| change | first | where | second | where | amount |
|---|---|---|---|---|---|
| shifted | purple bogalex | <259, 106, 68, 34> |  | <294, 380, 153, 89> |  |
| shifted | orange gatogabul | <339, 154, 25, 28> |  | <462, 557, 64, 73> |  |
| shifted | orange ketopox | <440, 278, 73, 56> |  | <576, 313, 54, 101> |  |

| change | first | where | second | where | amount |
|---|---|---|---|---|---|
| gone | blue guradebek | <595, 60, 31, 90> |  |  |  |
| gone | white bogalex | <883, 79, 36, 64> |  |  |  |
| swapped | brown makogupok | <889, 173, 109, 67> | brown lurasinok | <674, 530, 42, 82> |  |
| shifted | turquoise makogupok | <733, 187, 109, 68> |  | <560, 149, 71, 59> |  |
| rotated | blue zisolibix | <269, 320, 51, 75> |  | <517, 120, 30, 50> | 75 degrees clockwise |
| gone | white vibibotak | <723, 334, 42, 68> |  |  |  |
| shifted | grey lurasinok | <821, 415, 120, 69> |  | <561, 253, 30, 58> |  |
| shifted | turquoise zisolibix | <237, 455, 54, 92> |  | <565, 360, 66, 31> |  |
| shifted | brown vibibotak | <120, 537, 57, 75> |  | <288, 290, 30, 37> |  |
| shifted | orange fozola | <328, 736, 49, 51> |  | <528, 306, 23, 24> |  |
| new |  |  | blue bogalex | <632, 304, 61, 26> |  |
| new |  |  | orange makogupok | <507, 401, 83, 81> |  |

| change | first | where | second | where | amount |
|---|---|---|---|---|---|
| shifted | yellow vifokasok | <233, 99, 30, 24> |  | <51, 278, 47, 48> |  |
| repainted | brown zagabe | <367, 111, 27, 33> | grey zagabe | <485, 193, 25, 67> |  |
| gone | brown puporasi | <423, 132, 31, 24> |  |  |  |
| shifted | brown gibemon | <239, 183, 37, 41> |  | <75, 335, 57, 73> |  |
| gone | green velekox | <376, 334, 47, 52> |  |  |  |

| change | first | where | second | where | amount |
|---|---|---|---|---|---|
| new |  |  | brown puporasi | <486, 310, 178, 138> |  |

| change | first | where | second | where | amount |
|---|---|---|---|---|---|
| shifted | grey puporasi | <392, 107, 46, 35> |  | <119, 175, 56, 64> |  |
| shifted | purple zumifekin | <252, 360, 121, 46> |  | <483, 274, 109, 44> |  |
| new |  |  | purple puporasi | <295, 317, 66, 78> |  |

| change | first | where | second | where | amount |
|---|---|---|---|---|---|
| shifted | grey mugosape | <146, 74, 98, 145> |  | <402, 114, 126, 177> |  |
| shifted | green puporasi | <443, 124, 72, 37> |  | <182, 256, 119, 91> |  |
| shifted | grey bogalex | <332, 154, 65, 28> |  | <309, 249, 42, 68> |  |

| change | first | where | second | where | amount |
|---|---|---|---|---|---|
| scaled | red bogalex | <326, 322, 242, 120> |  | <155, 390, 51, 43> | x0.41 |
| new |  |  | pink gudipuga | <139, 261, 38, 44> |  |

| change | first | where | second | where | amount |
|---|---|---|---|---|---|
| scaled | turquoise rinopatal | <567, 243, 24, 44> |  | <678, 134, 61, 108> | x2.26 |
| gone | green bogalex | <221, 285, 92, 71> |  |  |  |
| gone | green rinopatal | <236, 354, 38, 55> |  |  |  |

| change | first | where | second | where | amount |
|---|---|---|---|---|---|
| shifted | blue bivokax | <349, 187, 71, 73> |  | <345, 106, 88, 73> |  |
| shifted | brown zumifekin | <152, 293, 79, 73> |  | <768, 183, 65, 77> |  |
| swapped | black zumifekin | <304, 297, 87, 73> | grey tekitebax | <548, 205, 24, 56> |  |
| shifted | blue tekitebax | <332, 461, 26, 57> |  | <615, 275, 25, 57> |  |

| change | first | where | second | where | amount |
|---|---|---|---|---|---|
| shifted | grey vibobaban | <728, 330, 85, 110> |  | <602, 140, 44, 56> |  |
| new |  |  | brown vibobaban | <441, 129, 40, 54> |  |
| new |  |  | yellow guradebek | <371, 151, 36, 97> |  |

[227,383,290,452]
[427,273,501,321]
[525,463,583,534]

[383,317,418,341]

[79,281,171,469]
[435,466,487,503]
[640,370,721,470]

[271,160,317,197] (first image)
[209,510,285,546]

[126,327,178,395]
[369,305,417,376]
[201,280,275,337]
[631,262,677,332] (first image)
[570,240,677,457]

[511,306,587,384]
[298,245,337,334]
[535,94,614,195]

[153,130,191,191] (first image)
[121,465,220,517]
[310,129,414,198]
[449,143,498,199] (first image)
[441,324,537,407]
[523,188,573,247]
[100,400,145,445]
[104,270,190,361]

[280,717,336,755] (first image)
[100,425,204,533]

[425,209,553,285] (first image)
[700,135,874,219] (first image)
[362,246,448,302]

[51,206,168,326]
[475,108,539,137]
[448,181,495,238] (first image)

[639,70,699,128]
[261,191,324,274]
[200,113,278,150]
--- --- ---
> **BRIEF**: Reproduce the full block of data exactly, omitting nothing.

> **ANSWER SECTION**:
| change | first | where | second | where | amount |
|---|---|---|---|---|---|
| shifted | purple bogalex | <259, 106, 68, 34> |  | <294, 380, 153, 89> |  |
| shifted | orange gatogabul | <339, 154, 25, 28> |  | <462, 557, 64, 73> |  |
| shifted | orange ketopox | <440, 278, 73, 56> |  | <576, 313, 54, 101> |  |

| change | first | where | second | where | amount |
|---|---|---|---|---|---|
| gone | blue guradebek | <595, 60, 31, 90> |  |  |  |
| gone | white bogalex | <883, 79, 36, 64> |  |  |  |
| swapped | brown makogupok | <889, 173, 109, 67> | brown lurasinok | <674, 530, 42, 82> |  |
| shifted | turquoise makogupok | <733, 187, 109, 68> |  | <560, 149, 71, 59> |  |
| rotated | blue zisolibix | <269, 320, 51, 75> |  | <517, 120, 30, 50> | 75 degrees clockwise |
| gone | white vibibotak | <723, 334, 42, 68> |  |  |  |
| shifted | grey lurasinok | <821, 415, 120, 69> |  | <561, 253, 30, 58> |  |
| shifted | turquoise zisolibix | <237, 455, 54, 92> |  | <565, 360, 66, 31> |  |
| shifted | brown vibibotak | <120, 537, 57, 75> |  | <288, 290, 30, 37> |  |
| shifted | orange fozola | <328, 736, 49, 51> |  | <528, 306, 23, 24> |  |
| new |  |  | blue bogalex | <632, 304, 61, 26> |  |
| new |  |  | orange makogupok | <507, 401, 83, 81> |  |

| change | first | where | second | where | amount |
|---|---|---|---|---|---|
| shifted | yellow vifokasok | <233, 99, 30, 24> |  | <51, 278, 47, 48> |  |
| repainted | brown zagabe | <367, 111, 27, 33> | grey zagabe | <485, 193, 25, 67> |  |
| gone | brown puporasi | <423, 132, 31, 24> |  |  |  |
| shifted | brown gibemon | <239, 183, 37, 41> |  | <75, 335, 57, 73> |  |
| gone | green velekox | <376, 334, 47, 52> |  |  |  |

| change | first | where | second | where | amount |
|---|---|---|---|---|---|
| new |  |  | brown puporasi | <486, 310, 178, 138> |  |

| change | first | where | second | where | amount |
|---|---|---|---|---|---|
| shifted | grey puporasi | <392, 107, 46, 35> |  | <119, 175, 56, 64> |  |
| shifted | purple zumifekin | <252, 360, 121, 46> |  | <483, 274, 109, 44> |  |
| new |  |  | purple puporasi | <295, 317, 66, 78> |  |

| change | first | where | second | where | amount |
|---|---|---|---|---|---|
| shifted | grey mugosape | <146, 74, 98, 145> |  | <402, 114, 126, 177> |  |
| shifted | green puporasi | <443, 124, 72, 37> |  | <182, 256, 119, 91> |  |
| shifted | grey bogalex | <332, 154, 65, 28> |  | <309, 249, 42, 68> |  |

| change | first | where | second | where | amount |
|---|---|---|---|---|---|
| scaled | red bogalex | <326, 322, 242, 120> |  | <155, 390, 51, 43> | x0.41 |
| new |  |  | pink gudipuga | <139, 261, 38, 44> |  |

| change | first | where | second | where | amount |
|---|---|---|---|---|---|
| scaled | turquoise rinopatal | <567, 243, 24, 44> |  | <678, 134, 61, 108> | x2.26 |
| gone | green bogalex | <221, 285, 92, 71> |  |  |  |
| gone | green rinopatal | <236, 354, 38, 55> |  |  |  |

| change | first | where | second | where | amount |
|---|---|---|---|---|---|
| shifted | blue bivokax | <349, 187, 71, 73> |  | <345, 106, 88, 73> |  |
| shifted | brown zumifekin | <152, 293, 79, 73> |  | <768, 183, 65, 77> |  |
| swapped | black zumifekin | <304, 297, 87, 73> | grey tekitebax | <548, 205, 24, 56> |  |
| shifted | blue tekitebax | <332, 461, 26, 57> |  | <615, 275, 25, 57> |  |

| change | first | where | second | where | amount |
|---|---|---|---|---|---|
| shifted | grey vibobaban | <728, 330, 85, 110> |  | <602, 140, 44, 56> |  |
| new |  |  | brown vibobaban | <441, 129, 40, 54> |  |
| new |  |  | yellow guradebek | <371, 151, 36, 97> |  |

[227,383,290,452]
[427,273,501,321]
[525,463,583,534]

[383,317,418,341]

[79,281,171,469]
[435,466,487,503]
[640,370,721,470]

[271,160,317,197] (first image)
[209,510,285,546]

[126,327,178,395]
[369,305,417,376]
[201,280,275,337]
[631,262,677,332] (first image)
[570,240,677,457]

[511,306,587,384]
[298,245,337,334]
[535,94,614,195]

[153,130,191,191] (first image)
[121,465,220,517]
[310,129,414,198]
[449,143,498,199] (first image)
[441,324,537,407]
[523,188,573,247]
[100,400,145,445]
[104,270,190,361]

[280,717,336,755] (first image)
[100,425,204,533]

[425,209,553,285] (first image)
[700,135,874,219] (first image)
[362,246,448,302]

[51,206,168,326]
[475,108,539,137]
[448,181,495,238] (first image)

[639,70,699,128]
[261,191,324,274]
[200,113,278,150]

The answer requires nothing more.